** Begin RECORDS PROVIDED **
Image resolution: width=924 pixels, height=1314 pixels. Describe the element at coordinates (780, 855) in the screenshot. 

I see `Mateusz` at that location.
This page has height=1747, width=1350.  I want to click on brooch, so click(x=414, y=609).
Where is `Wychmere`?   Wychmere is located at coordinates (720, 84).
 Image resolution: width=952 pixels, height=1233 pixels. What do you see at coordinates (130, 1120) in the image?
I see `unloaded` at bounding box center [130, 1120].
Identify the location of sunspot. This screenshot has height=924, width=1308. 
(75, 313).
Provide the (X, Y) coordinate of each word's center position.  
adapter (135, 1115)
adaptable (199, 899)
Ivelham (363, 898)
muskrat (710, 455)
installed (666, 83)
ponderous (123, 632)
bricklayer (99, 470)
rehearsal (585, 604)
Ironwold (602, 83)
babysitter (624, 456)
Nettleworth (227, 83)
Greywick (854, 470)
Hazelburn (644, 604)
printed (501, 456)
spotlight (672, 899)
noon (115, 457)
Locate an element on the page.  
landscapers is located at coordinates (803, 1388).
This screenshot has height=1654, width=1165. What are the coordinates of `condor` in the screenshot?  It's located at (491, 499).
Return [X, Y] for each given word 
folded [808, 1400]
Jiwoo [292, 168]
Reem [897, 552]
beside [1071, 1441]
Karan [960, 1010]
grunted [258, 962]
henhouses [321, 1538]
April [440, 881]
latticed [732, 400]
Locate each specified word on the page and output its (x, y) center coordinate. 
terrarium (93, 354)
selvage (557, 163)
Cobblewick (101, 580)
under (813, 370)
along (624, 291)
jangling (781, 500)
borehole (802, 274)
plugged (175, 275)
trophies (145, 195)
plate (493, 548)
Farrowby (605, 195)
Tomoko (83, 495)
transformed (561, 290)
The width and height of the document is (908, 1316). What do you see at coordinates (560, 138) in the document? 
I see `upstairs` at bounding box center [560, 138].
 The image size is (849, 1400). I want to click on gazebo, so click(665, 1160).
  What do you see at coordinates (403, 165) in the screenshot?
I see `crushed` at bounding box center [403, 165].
** End RECORDS PROVIDED **
◆ DIRECTIVE ◆
Copy out the lines of the records verbatim, starting at the line containing "This page has" and ending with the line containing "center [130, 1120].", both included.

◆ FULL ANSWER ◆
This page has height=1747, width=1350.  I want to click on brooch, so click(x=414, y=609).
Where is `Wychmere`?   Wychmere is located at coordinates (720, 84).
 Image resolution: width=952 pixels, height=1233 pixels. What do you see at coordinates (130, 1120) in the image?
I see `unloaded` at bounding box center [130, 1120].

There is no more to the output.